(Source data)
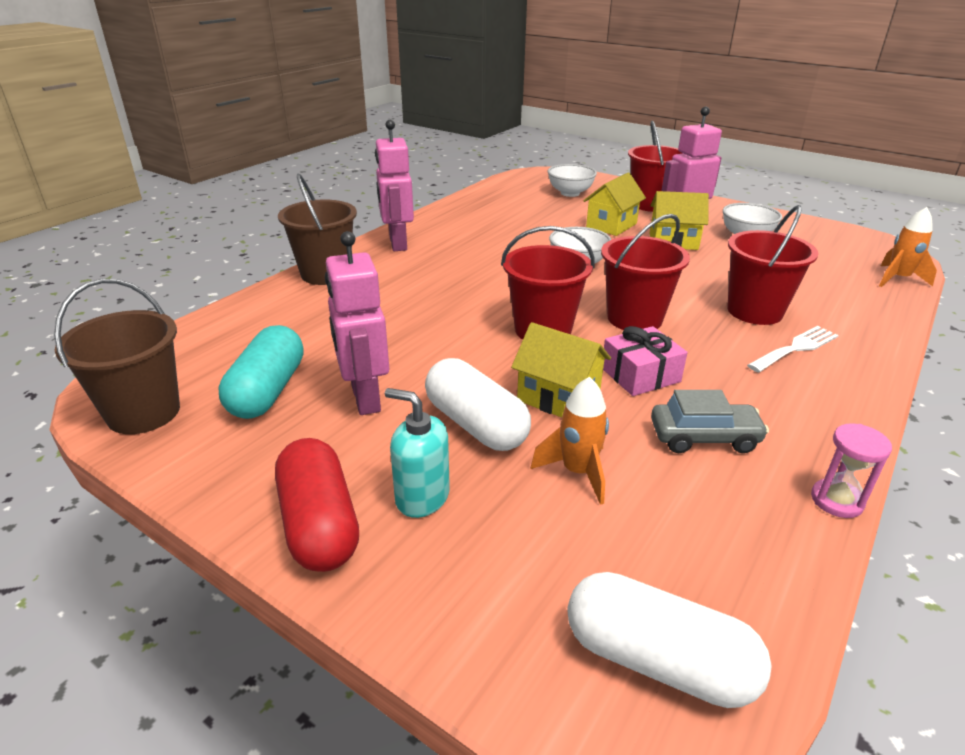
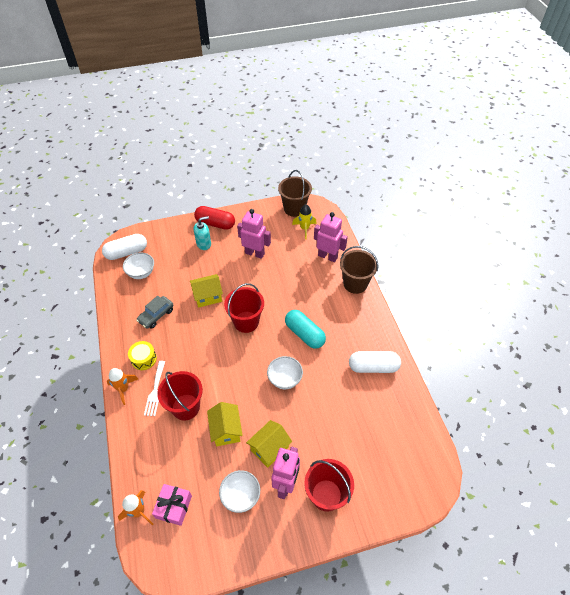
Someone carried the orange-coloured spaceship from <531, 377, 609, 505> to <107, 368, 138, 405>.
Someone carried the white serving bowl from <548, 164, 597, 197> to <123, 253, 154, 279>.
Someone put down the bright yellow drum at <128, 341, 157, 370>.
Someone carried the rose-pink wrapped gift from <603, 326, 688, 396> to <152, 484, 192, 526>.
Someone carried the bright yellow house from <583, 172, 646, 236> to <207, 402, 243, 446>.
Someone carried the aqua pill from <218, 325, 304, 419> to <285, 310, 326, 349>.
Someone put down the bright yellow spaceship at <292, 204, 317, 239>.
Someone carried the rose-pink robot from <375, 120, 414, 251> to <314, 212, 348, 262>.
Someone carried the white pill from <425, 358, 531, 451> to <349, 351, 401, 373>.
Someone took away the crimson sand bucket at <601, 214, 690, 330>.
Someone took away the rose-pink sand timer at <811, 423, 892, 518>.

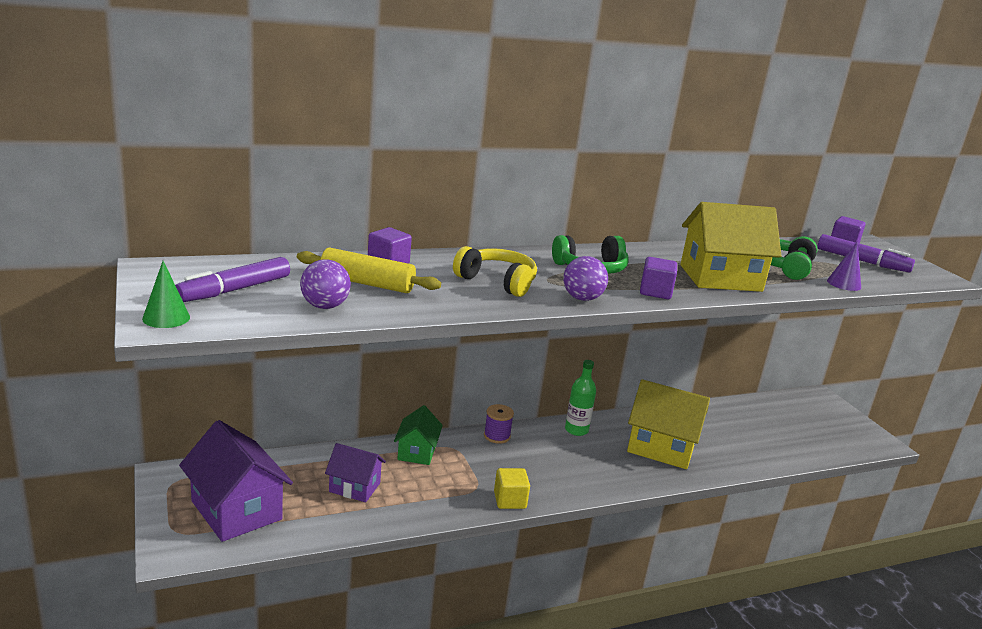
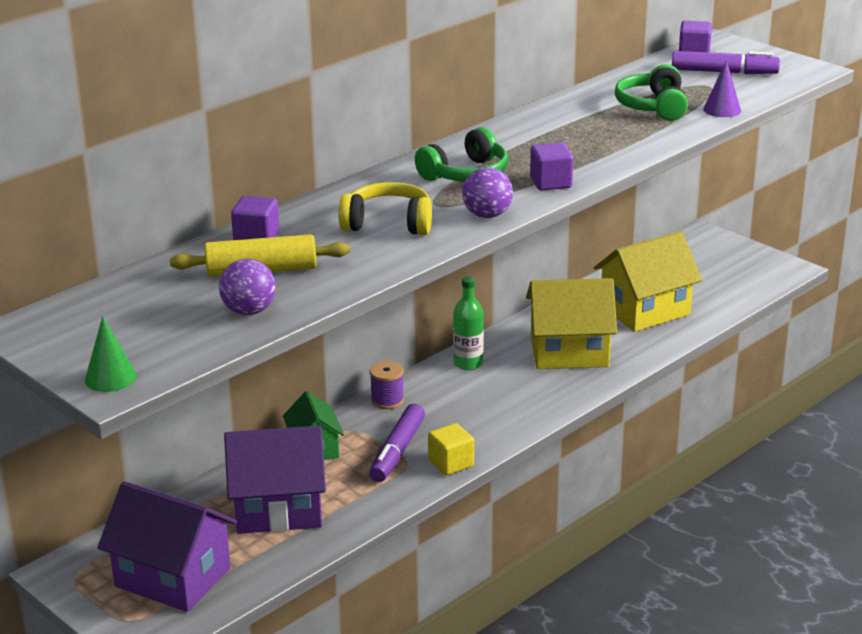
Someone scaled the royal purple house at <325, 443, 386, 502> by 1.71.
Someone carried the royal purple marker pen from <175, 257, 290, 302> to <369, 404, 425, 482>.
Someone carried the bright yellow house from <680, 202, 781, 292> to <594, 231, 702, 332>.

TASK ITEM:
Starting with the line that contains "402, 243, 446>." and ending with the last line of the data above, transcribe exactly those lines and no others, without pictures.

EXPECTED ANSWER:
Someone carried the bright yellow house from <583, 172, 646, 236> to <207, 402, 243, 446>.
Someone carried the aqua pill from <218, 325, 304, 419> to <285, 310, 326, 349>.
Someone put down the bright yellow spaceship at <292, 204, 317, 239>.
Someone carried the rose-pink robot from <375, 120, 414, 251> to <314, 212, 348, 262>.
Someone carried the white pill from <425, 358, 531, 451> to <349, 351, 401, 373>.
Someone took away the crimson sand bucket at <601, 214, 690, 330>.
Someone took away the rose-pink sand timer at <811, 423, 892, 518>.

Someone scaled the royal purple house at <325, 443, 386, 502> by 1.71.
Someone carried the royal purple marker pen from <175, 257, 290, 302> to <369, 404, 425, 482>.
Someone carried the bright yellow house from <680, 202, 781, 292> to <594, 231, 702, 332>.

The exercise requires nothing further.